#### WHAT YOU WILL DO
Collect every line in the items below that contains the string "alto", treating uppercase and lowercase letters as different.
## begin
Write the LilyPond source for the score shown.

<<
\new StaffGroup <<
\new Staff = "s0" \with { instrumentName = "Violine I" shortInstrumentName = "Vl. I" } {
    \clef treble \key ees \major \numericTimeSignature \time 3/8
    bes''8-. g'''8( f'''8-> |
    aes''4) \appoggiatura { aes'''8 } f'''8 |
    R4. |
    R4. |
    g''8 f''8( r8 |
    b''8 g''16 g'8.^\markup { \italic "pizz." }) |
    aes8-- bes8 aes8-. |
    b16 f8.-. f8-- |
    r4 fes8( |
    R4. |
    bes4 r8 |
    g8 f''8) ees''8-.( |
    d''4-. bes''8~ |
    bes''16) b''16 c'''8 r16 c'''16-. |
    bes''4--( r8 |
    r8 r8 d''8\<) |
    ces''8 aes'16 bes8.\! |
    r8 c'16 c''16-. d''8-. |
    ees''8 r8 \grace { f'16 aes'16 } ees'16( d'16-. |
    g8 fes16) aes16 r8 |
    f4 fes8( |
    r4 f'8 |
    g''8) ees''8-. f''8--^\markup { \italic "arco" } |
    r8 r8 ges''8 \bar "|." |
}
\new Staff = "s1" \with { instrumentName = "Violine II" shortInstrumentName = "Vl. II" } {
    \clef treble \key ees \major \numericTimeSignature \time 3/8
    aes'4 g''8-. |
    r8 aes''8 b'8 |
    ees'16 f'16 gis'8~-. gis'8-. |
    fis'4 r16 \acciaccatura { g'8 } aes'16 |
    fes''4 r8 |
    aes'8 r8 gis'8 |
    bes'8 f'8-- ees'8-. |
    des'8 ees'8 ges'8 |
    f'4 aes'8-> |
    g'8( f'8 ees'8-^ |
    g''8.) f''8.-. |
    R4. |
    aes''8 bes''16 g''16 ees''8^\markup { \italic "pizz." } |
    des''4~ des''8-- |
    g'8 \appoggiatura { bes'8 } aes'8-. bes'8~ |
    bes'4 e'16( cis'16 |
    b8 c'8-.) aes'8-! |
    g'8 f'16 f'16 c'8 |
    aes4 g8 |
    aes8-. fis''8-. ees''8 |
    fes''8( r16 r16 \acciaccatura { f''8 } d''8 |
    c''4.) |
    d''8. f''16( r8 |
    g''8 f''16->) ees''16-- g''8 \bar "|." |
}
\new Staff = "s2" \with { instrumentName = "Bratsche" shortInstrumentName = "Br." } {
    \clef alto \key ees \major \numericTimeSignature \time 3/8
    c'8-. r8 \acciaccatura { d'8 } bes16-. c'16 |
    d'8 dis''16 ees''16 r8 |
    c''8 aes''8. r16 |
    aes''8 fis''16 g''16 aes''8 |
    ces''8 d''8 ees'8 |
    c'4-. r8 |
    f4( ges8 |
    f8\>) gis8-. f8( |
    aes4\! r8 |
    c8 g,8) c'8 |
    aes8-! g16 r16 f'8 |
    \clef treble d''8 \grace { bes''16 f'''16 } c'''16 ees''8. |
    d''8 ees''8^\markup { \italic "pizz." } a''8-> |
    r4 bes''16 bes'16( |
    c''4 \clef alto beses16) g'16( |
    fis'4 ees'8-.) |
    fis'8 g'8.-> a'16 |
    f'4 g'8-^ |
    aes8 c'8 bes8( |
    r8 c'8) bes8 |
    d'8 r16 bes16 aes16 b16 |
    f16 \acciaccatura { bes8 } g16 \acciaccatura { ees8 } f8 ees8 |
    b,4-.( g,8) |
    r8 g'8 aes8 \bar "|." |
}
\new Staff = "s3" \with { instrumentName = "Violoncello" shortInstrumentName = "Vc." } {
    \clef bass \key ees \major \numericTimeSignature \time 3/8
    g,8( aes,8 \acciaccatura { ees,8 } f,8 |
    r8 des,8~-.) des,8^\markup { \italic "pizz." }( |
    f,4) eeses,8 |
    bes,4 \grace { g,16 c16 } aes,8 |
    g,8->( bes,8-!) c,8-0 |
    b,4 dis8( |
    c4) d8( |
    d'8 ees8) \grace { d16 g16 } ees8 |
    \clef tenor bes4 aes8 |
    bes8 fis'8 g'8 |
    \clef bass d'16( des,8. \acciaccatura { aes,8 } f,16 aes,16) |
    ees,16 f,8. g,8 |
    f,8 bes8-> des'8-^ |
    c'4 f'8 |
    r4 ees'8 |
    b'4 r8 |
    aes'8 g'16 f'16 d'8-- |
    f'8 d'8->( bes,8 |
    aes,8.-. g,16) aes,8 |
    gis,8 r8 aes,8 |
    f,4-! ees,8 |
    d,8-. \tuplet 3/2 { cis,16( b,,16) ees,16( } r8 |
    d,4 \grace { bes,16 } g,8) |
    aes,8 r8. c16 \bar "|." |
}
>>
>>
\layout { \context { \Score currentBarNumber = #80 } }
## end
#### RESULT FOR THIS TASK
    \clef alto \key ees \major \numericTimeSignature \time 3/8
    c''4 \clef alto beses16) g'16( |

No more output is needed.